• [Material to process]
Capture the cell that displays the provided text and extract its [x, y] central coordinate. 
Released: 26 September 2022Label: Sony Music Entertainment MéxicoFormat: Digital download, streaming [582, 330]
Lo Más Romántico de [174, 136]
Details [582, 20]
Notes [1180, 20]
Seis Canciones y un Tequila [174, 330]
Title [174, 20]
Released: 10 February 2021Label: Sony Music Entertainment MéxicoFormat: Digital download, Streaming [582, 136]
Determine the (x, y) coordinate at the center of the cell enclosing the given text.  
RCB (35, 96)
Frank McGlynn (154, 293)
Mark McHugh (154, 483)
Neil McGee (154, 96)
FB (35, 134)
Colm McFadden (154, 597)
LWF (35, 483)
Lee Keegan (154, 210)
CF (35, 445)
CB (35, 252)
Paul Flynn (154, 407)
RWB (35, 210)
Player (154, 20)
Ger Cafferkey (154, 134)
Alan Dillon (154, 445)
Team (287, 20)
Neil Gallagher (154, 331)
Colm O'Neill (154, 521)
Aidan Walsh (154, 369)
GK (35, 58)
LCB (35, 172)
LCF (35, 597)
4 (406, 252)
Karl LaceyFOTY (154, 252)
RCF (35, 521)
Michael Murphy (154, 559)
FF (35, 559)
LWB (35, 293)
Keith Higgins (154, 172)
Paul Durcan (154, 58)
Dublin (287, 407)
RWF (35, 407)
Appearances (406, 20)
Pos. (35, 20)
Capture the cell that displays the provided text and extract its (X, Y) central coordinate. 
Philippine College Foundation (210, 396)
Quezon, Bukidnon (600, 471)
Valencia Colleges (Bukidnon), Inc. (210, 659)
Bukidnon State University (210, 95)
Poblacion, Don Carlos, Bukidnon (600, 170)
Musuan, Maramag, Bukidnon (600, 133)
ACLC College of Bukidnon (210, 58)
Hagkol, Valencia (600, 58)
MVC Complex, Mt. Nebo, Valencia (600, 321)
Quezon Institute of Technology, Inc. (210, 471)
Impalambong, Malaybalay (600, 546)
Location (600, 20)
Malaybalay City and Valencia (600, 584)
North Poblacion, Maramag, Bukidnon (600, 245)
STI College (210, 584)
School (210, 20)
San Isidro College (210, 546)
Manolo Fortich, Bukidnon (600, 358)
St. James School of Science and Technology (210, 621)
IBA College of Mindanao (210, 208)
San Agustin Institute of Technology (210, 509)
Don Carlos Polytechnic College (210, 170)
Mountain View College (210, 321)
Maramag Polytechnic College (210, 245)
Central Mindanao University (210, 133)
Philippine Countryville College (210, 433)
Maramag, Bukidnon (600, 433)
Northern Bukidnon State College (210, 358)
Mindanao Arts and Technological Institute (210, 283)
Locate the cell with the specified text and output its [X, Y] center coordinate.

• [Requirement] Quote all of the records above word for word, keeping every line as it appears.

• [Answer]
Capture the cell that displays the provided text and extract its [x, y] central coordinate. 
Released: 26 September 2022Label: Sony Music Entertainment MéxicoFormat: Digital download, streaming [582, 330]
Lo Más Romántico de [174, 136]
Details [582, 20]
Notes [1180, 20]
Seis Canciones y un Tequila [174, 330]
Title [174, 20]
Released: 10 February 2021Label: Sony Music Entertainment MéxicoFormat: Digital download, Streaming [582, 136]
Determine the (x, y) coordinate at the center of the cell enclosing the given text.  
RCB (35, 96)
Frank McGlynn (154, 293)
Mark McHugh (154, 483)
Neil McGee (154, 96)
FB (35, 134)
Colm McFadden (154, 597)
LWF (35, 483)
Lee Keegan (154, 210)
CF (35, 445)
CB (35, 252)
Paul Flynn (154, 407)
RWB (35, 210)
Player (154, 20)
Ger Cafferkey (154, 134)
Alan Dillon (154, 445)
Team (287, 20)
Neil Gallagher (154, 331)
Colm O'Neill (154, 521)
Aidan Walsh (154, 369)
GK (35, 58)
LCB (35, 172)
LCF (35, 597)
4 (406, 252)
Karl LaceyFOTY (154, 252)
RCF (35, 521)
Michael Murphy (154, 559)
FF (35, 559)
LWB (35, 293)
Keith Higgins (154, 172)
Paul Durcan (154, 58)
Dublin (287, 407)
RWF (35, 407)
Appearances (406, 20)
Pos. (35, 20)
Capture the cell that displays the provided text and extract its (X, Y) central coordinate. 
Philippine College Foundation (210, 396)
Quezon, Bukidnon (600, 471)
Valencia Colleges (Bukidnon), Inc. (210, 659)
Bukidnon State University (210, 95)
Poblacion, Don Carlos, Bukidnon (600, 170)
Musuan, Maramag, Bukidnon (600, 133)
ACLC College of Bukidnon (210, 58)
Hagkol, Valencia (600, 58)
MVC Complex, Mt. Nebo, Valencia (600, 321)
Quezon Institute of Technology, Inc. (210, 471)
Impalambong, Malaybalay (600, 546)
Location (600, 20)
Malaybalay City and Valencia (600, 584)
North Poblacion, Maramag, Bukidnon (600, 245)
STI College (210, 584)
School (210, 20)
San Isidro College (210, 546)
Manolo Fortich, Bukidnon (600, 358)
St. James School of Science and Technology (210, 621)
IBA College of Mindanao (210, 208)
San Agustin Institute of Technology (210, 509)
Don Carlos Polytechnic College (210, 170)
Mountain View College (210, 321)
Maramag Polytechnic College (210, 245)
Central Mindanao University (210, 133)
Philippine Countryville College (210, 433)
Maramag, Bukidnon (600, 433)
Northern Bukidnon State College (210, 358)
Mindanao Arts and Technological Institute (210, 283)
Locate the cell with the specified text and output its [X, Y] center coordinate.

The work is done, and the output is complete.